EXERCISE BRIEF.
Search the entries below. Return every line that has "star" in it.

----

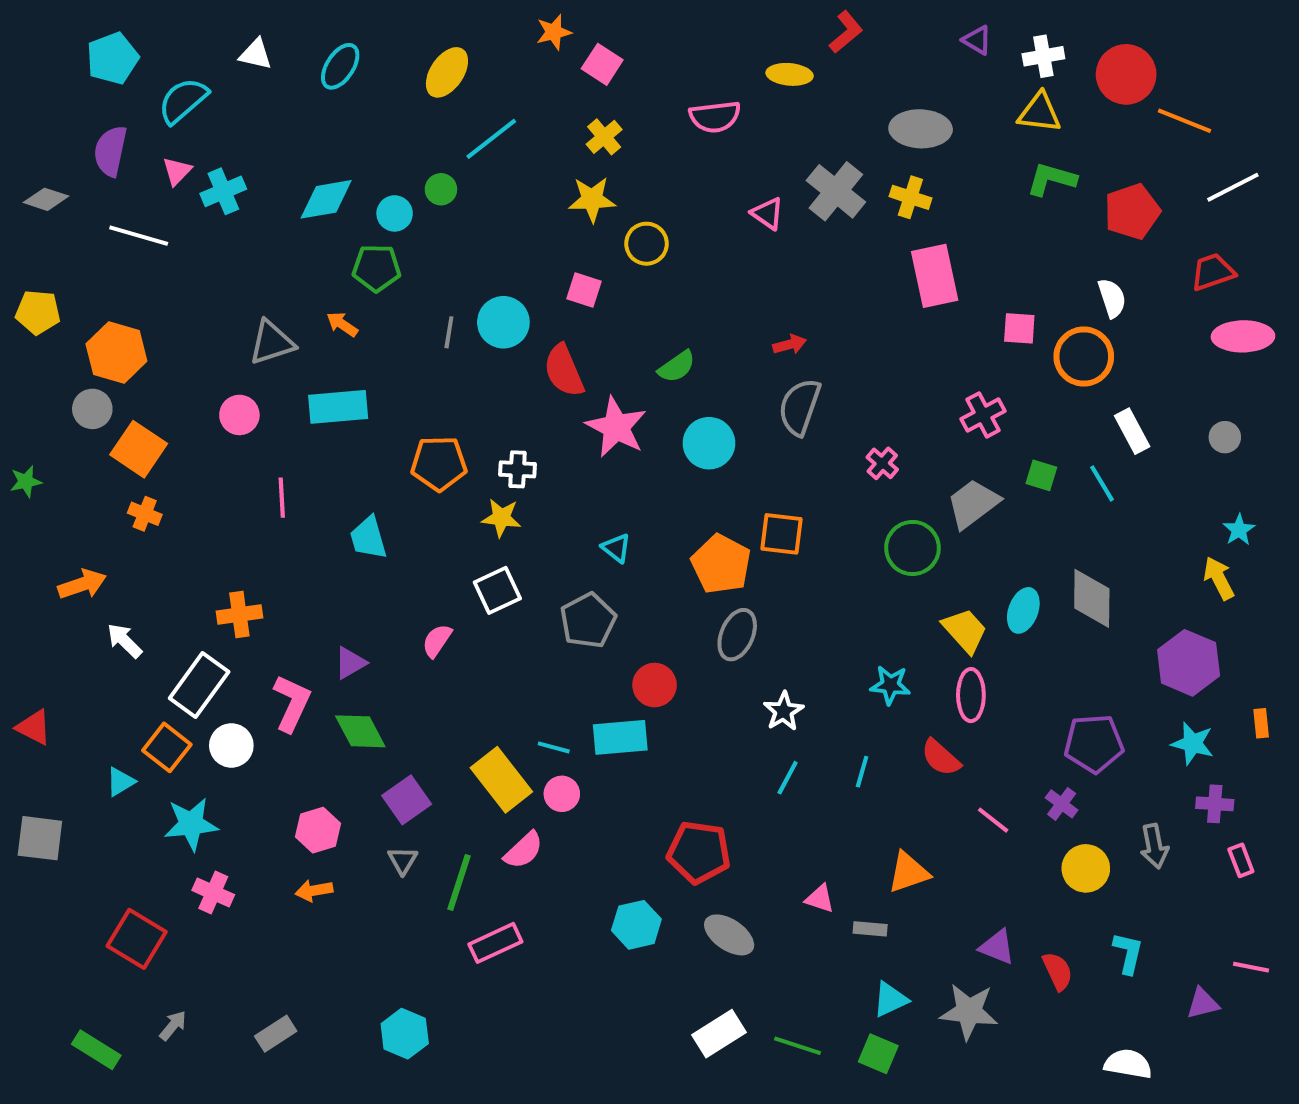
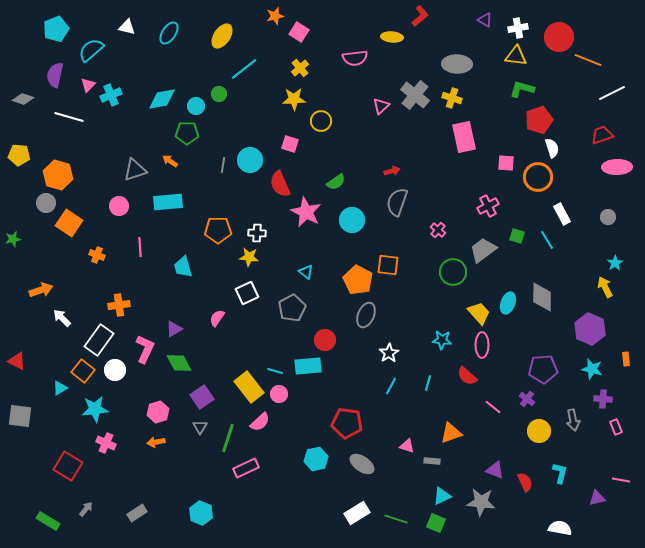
red pentagon: (1132, 211) -> (539, 120), moved
pink triangle: (767, 213) -> (381, 106), turned 42
orange cross: (145, 514) -> (97, 255), moved

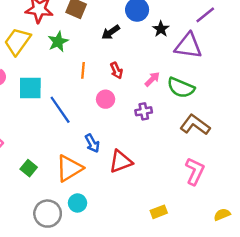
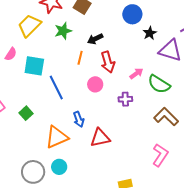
black arrow: (111, 32) -> (95, 39), moved
red arrow: (116, 71) -> (108, 62), size x1.5
green square: (29, 168) -> (26, 113), moved

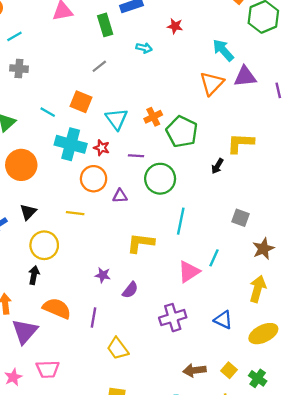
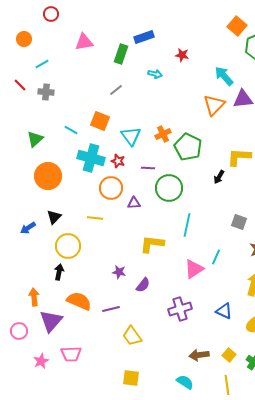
green rectangle: (105, 25) -> (121, 54), turned 36
purple line: (94, 318) -> (111, 309), turned 66

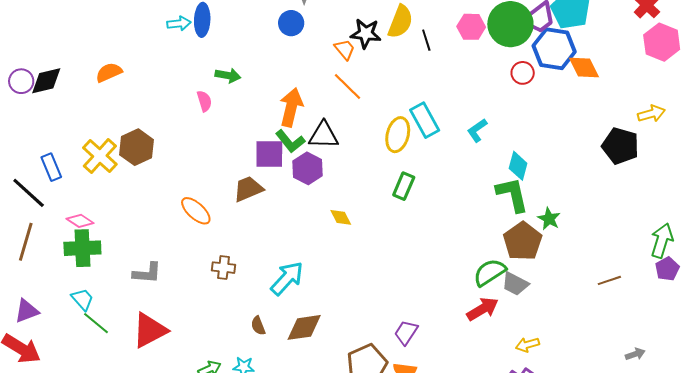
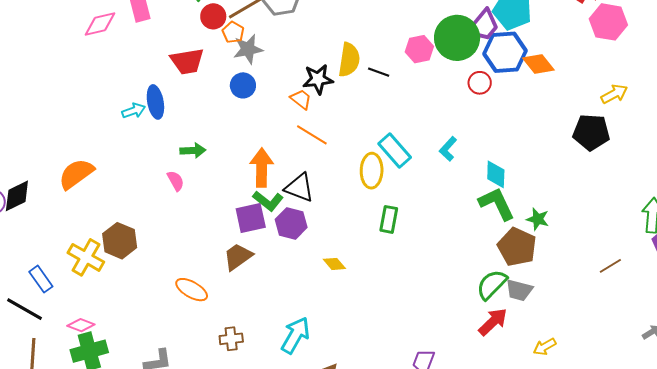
black line: (426, 40) -> (379, 72), turned -40
orange semicircle: (109, 72) -> (76, 174), size x1.4
black triangle: (324, 135) -> (299, 188), turned 32

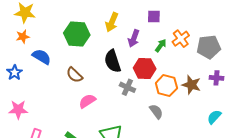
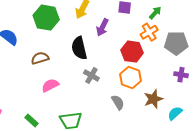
green arrow: (161, 46) -> (155, 13), moved
red hexagon: (145, 68) -> (132, 52), moved
brown semicircle: (74, 75) -> (40, 58), turned 114
brown star: (191, 85) -> (153, 99), moved, turned 30

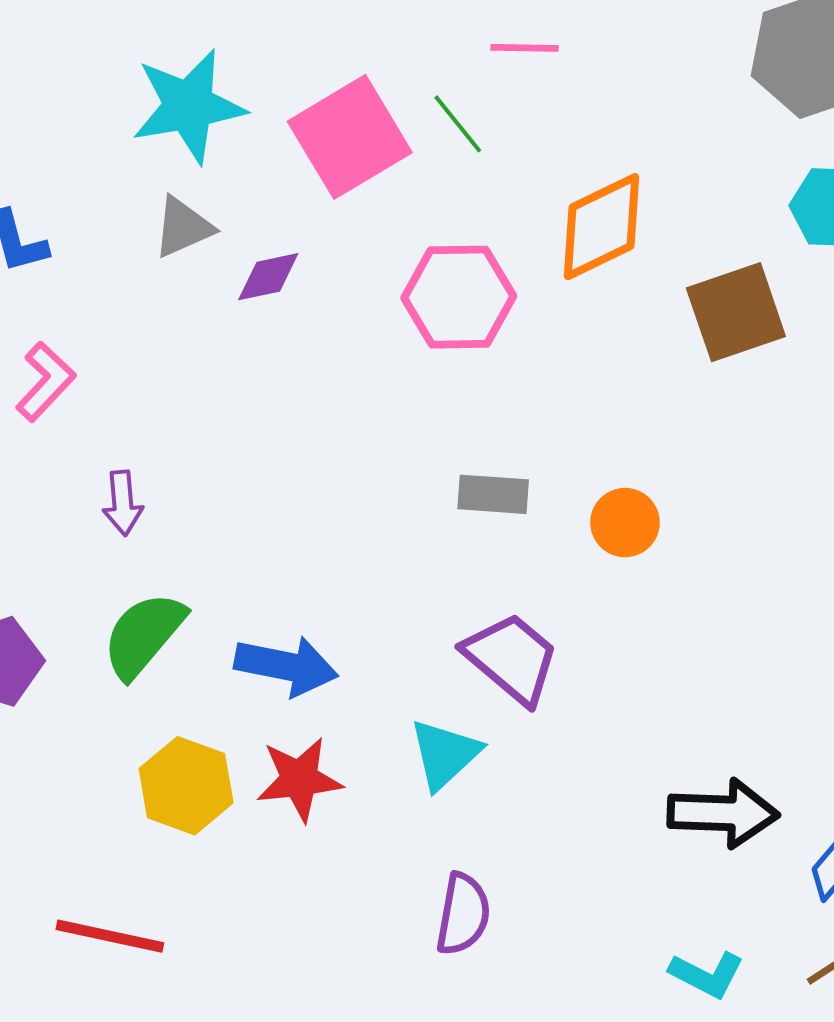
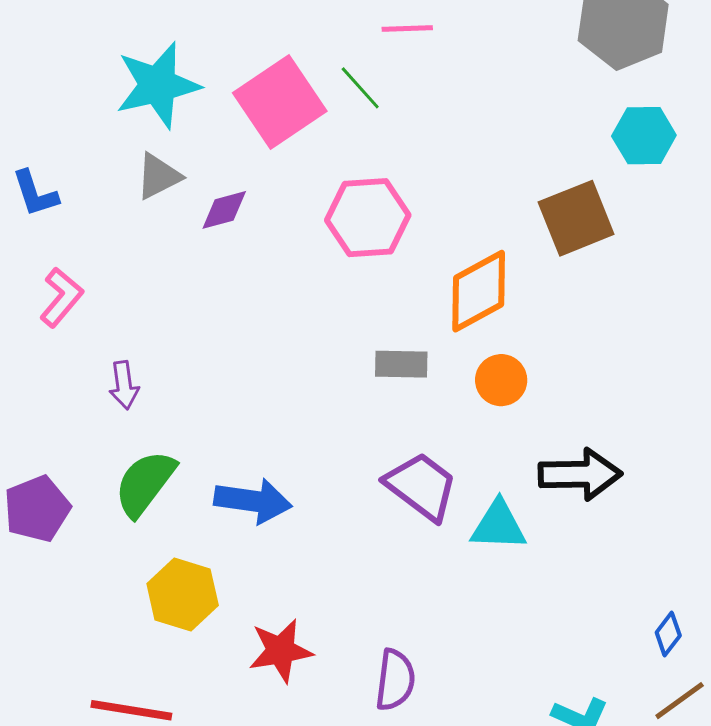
orange diamond: (602, 227) -> (479, 291), moved
cyan triangle: (445, 754) -> (498, 525), moved, turned 48
red star: (299, 779) -> (281, 651), moved
black arrow: (723, 813) -> (580, 474), moved

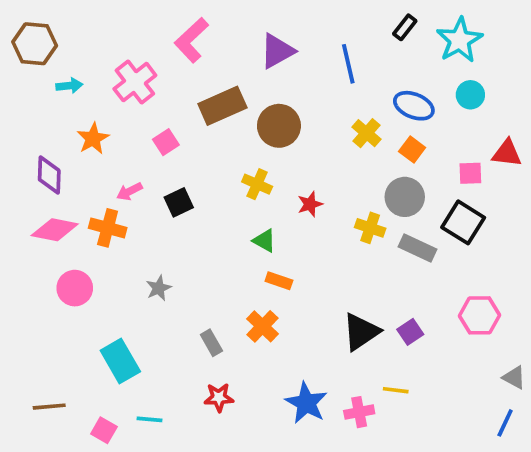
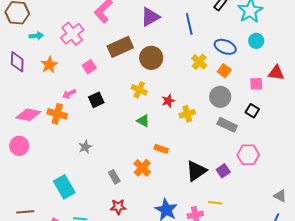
purple diamond: (49, 175) -> (17, 62), moved
black square: (463, 222) -> (252, 111), size x0.6
yellow cross: (370, 228) -> (187, 114), moved, turned -35
orange rectangle: (279, 281) -> (161, 149), moved
pink circle: (75, 288) -> (19, 146), moved
pink hexagon: (480, 315) -> (248, 155), moved

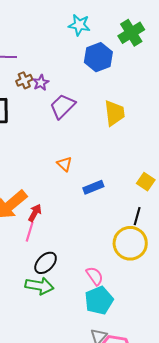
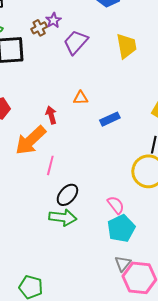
brown cross: (24, 80) -> (39, 28), moved
orange triangle: (64, 164) -> (81, 98), turned -42
red arrow: (35, 213) -> (51, 115), moved, turned -42

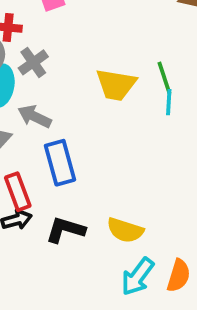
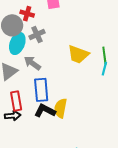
black L-shape: (65, 230) -> (45, 111), moved
yellow semicircle: (125, 230) -> (60, 108), moved, turned 72

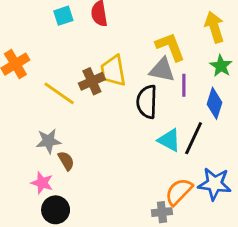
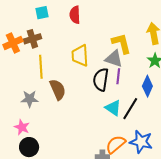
cyan square: (63, 16) -> (42, 13), moved
brown cross: (92, 81) -> (32, 39), moved
purple line: (184, 85) -> (118, 76), moved
yellow line: (59, 93) -> (41, 67), turned 45
brown semicircle: (66, 161) -> (58, 90), moved, size x1.5

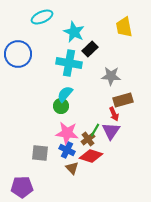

----

WRITTEN RESPONSE.
brown star: (191, 85) -> (153, 99), moved, turned 30
red star: (299, 779) -> (281, 651), moved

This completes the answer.